TASK INPUT Start Marker
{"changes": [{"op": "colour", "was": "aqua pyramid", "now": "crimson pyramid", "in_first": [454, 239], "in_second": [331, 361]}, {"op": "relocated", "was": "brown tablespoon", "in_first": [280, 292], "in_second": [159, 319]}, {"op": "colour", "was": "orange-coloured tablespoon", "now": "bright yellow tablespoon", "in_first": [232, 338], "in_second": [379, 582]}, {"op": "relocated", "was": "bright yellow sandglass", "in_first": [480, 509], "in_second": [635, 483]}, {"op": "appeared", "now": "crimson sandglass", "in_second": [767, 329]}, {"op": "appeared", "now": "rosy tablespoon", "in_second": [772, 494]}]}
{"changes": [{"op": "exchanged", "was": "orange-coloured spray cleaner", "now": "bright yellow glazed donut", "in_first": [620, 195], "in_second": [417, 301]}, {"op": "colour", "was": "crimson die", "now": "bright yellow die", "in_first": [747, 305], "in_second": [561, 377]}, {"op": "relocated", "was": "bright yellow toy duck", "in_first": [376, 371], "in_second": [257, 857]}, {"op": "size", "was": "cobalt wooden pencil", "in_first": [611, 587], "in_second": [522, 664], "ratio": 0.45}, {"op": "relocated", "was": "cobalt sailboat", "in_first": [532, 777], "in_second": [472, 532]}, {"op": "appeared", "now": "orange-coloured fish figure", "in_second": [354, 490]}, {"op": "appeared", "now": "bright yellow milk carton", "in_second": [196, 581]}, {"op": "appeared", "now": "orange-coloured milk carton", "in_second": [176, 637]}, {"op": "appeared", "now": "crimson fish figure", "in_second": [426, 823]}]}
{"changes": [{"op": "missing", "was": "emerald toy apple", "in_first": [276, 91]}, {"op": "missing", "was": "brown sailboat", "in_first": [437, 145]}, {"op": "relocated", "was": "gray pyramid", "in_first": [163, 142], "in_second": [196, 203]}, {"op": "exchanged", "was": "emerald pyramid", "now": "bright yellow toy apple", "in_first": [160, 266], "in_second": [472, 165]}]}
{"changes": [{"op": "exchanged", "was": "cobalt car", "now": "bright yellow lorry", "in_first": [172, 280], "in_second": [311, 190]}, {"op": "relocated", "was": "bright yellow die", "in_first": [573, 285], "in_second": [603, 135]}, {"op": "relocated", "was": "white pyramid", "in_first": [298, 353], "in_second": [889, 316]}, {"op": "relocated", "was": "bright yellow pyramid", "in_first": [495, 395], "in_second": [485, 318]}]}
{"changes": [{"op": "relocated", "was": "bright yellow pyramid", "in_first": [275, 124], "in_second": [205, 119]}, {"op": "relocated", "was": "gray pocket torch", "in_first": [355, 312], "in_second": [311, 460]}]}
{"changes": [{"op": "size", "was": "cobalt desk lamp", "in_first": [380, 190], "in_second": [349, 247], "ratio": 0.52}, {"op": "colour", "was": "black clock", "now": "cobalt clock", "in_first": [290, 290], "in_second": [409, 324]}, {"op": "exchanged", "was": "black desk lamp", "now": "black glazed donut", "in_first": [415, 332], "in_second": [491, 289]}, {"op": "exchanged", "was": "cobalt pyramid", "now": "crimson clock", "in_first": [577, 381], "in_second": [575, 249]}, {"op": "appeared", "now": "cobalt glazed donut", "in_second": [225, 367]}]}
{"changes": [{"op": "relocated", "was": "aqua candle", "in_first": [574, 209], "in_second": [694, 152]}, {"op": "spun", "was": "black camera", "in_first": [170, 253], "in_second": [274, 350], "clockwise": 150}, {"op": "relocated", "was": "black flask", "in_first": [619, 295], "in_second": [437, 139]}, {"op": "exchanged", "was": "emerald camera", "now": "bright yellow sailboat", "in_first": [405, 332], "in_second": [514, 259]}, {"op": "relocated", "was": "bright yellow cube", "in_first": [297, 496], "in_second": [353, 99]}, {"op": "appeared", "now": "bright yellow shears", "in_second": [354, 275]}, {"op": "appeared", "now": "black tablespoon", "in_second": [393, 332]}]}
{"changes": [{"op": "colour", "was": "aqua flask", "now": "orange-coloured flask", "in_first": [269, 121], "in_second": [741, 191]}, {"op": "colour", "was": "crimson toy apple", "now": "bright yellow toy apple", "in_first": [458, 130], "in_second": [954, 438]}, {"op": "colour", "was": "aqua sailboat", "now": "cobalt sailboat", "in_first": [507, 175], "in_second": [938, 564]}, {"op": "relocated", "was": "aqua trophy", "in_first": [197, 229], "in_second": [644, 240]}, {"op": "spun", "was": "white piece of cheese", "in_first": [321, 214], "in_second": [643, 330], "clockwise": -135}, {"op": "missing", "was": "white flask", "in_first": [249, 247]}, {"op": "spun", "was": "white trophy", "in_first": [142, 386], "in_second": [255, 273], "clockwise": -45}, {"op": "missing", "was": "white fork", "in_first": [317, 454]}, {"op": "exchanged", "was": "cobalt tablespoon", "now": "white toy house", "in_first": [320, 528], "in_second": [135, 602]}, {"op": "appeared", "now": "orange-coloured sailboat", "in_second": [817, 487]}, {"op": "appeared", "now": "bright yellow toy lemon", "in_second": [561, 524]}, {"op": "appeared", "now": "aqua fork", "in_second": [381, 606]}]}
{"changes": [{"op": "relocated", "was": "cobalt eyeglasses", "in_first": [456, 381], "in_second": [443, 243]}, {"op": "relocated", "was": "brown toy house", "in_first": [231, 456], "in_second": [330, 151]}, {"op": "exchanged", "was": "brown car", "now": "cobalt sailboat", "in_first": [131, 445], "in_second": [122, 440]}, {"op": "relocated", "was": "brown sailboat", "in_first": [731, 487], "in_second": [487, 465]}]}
TASK INPUT End Marker
● **ACTIVITY**
Repeat the entries exactly as they appear.

● **PROBLEM SOLUTION**
{"changes": [{"op": "colour", "was": "aqua pyramid", "now": "crimson pyramid", "in_first": [454, 239], "in_second": [331, 361]}, {"op": "relocated", "was": "brown tablespoon", "in_first": [280, 292], "in_second": [159, 319]}, {"op": "colour", "was": "orange-coloured tablespoon", "now": "bright yellow tablespoon", "in_first": [232, 338], "in_second": [379, 582]}, {"op": "relocated", "was": "bright yellow sandglass", "in_first": [480, 509], "in_second": [635, 483]}, {"op": "appeared", "now": "crimson sandglass", "in_second": [767, 329]}, {"op": "appeared", "now": "rosy tablespoon", "in_second": [772, 494]}]}
{"changes": [{"op": "exchanged", "was": "orange-coloured spray cleaner", "now": "bright yellow glazed donut", "in_first": [620, 195], "in_second": [417, 301]}, {"op": "colour", "was": "crimson die", "now": "bright yellow die", "in_first": [747, 305], "in_second": [561, 377]}, {"op": "relocated", "was": "bright yellow toy duck", "in_first": [376, 371], "in_second": [257, 857]}, {"op": "size", "was": "cobalt wooden pencil", "in_first": [611, 587], "in_second": [522, 664], "ratio": 0.45}, {"op": "relocated", "was": "cobalt sailboat", "in_first": [532, 777], "in_second": [472, 532]}, {"op": "appeared", "now": "orange-coloured fish figure", "in_second": [354, 490]}, {"op": "appeared", "now": "bright yellow milk carton", "in_second": [196, 581]}, {"op": "appeared", "now": "orange-coloured milk carton", "in_second": [176, 637]}, {"op": "appeared", "now": "crimson fish figure", "in_second": [426, 823]}]}
{"changes": [{"op": "missing", "was": "emerald toy apple", "in_first": [276, 91]}, {"op": "missing", "was": "brown sailboat", "in_first": [437, 145]}, {"op": "relocated", "was": "gray pyramid", "in_first": [163, 142], "in_second": [196, 203]}, {"op": "exchanged", "was": "emerald pyramid", "now": "bright yellow toy apple", "in_first": [160, 266], "in_second": [472, 165]}]}
{"changes": [{"op": "exchanged", "was": "cobalt car", "now": "bright yellow lorry", "in_first": [172, 280], "in_second": [311, 190]}, {"op": "relocated", "was": "bright yellow die", "in_first": [573, 285], "in_second": [603, 135]}, {"op": "relocated", "was": "white pyramid", "in_first": [298, 353], "in_second": [889, 316]}, {"op": "relocated", "was": "bright yellow pyramid", "in_first": [495, 395], "in_second": [485, 318]}]}
{"changes": [{"op": "relocated", "was": "bright yellow pyramid", "in_first": [275, 124], "in_second": [205, 119]}, {"op": "relocated", "was": "gray pocket torch", "in_first": [355, 312], "in_second": [311, 460]}]}
{"changes": [{"op": "size", "was": "cobalt desk lamp", "in_first": [380, 190], "in_second": [349, 247], "ratio": 0.52}, {"op": "colour", "was": "black clock", "now": "cobalt clock", "in_first": [290, 290], "in_second": [409, 324]}, {"op": "exchanged", "was": "black desk lamp", "now": "black glazed donut", "in_first": [415, 332], "in_second": [491, 289]}, {"op": "exchanged", "was": "cobalt pyramid", "now": "crimson clock", "in_first": [577, 381], "in_second": [575, 249]}, {"op": "appeared", "now": "cobalt glazed donut", "in_second": [225, 367]}]}
{"changes": [{"op": "relocated", "was": "aqua candle", "in_first": [574, 209], "in_second": [694, 152]}, {"op": "spun", "was": "black camera", "in_first": [170, 253], "in_second": [274, 350], "clockwise": 150}, {"op": "relocated", "was": "black flask", "in_first": [619, 295], "in_second": [437, 139]}, {"op": "exchanged", "was": "emerald camera", "now": "bright yellow sailboat", "in_first": [405, 332], "in_second": [514, 259]}, {"op": "relocated", "was": "bright yellow cube", "in_first": [297, 496], "in_second": [353, 99]}, {"op": "appeared", "now": "bright yellow shears", "in_second": [354, 275]}, {"op": "appeared", "now": "black tablespoon", "in_second": [393, 332]}]}
{"changes": [{"op": "colour", "was": "aqua flask", "now": "orange-coloured flask", "in_first": [269, 121], "in_second": [741, 191]}, {"op": "colour", "was": "crimson toy apple", "now": "bright yellow toy apple", "in_first": [458, 130], "in_second": [954, 438]}, {"op": "colour", "was": "aqua sailboat", "now": "cobalt sailboat", "in_first": [507, 175], "in_second": [938, 564]}, {"op": "relocated", "was": "aqua trophy", "in_first": [197, 229], "in_second": [644, 240]}, {"op": "spun", "was": "white piece of cheese", "in_first": [321, 214], "in_second": [643, 330], "clockwise": -135}, {"op": "missing", "was": "white flask", "in_first": [249, 247]}, {"op": "spun", "was": "white trophy", "in_first": [142, 386], "in_second": [255, 273], "clockwise": -45}, {"op": "missing", "was": "white fork", "in_first": [317, 454]}, {"op": "exchanged", "was": "cobalt tablespoon", "now": "white toy house", "in_first": [320, 528], "in_second": [135, 602]}, {"op": "appeared", "now": "orange-coloured sailboat", "in_second": [817, 487]}, {"op": "appeared", "now": "bright yellow toy lemon", "in_second": [561, 524]}, {"op": "appeared", "now": "aqua fork", "in_second": [381, 606]}]}
{"changes": [{"op": "relocated", "was": "cobalt eyeglasses", "in_first": [456, 381], "in_second": [443, 243]}, {"op": "relocated", "was": "brown toy house", "in_first": [231, 456], "in_second": [330, 151]}, {"op": "exchanged", "was": "brown car", "now": "cobalt sailboat", "in_first": [131, 445], "in_second": [122, 440]}, {"op": "relocated", "was": "brown sailboat", "in_first": [731, 487], "in_second": [487, 465]}]}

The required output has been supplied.